"""

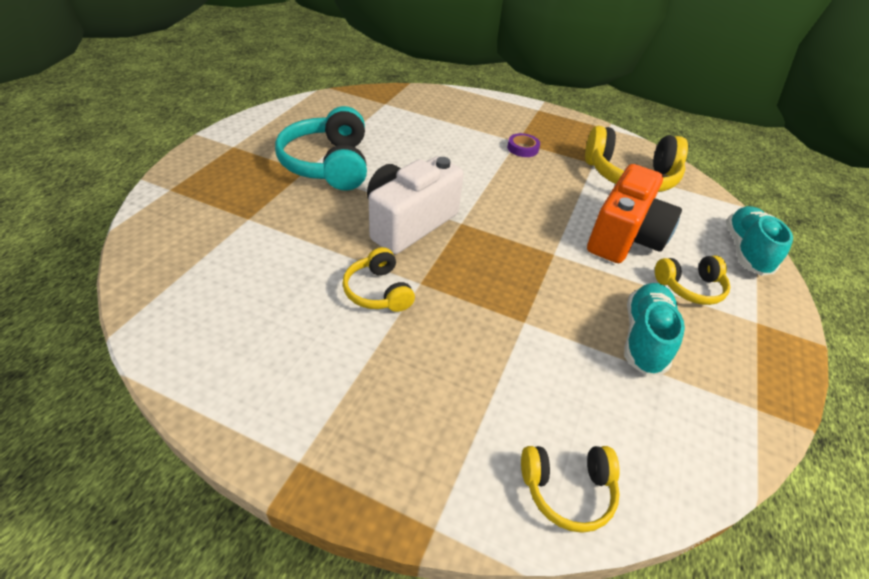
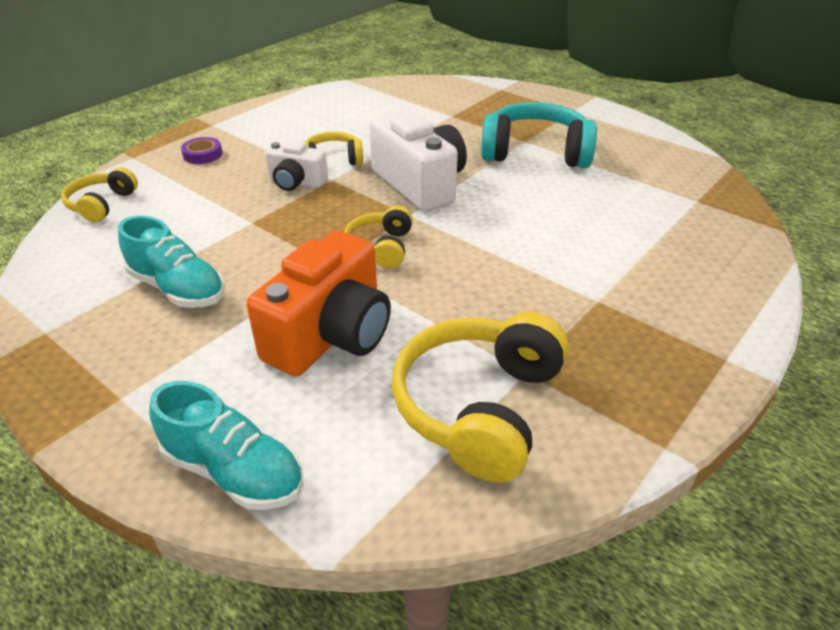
camera: 110 degrees right, 5 degrees down
(437, 308) = (296, 182): none -> white camera
(522, 148) = (574, 300): purple tape -> purple tape (202, 154)
(624, 237) = (331, 335): orange camera -> orange camera turned 105 degrees counterclockwise
(690, 287) = (212, 359): yellow headphones -> yellow headphones (381, 247)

"""

Line by line and exactly, write out the material above. Skip the pictures.

camera: 110 degrees right, 5 degrees down
(437, 308) = (296, 182): none -> white camera
(522, 148) = (574, 300): purple tape -> purple tape (202, 154)
(624, 237) = (331, 335): orange camera -> orange camera turned 105 degrees counterclockwise
(690, 287) = (212, 359): yellow headphones -> yellow headphones (381, 247)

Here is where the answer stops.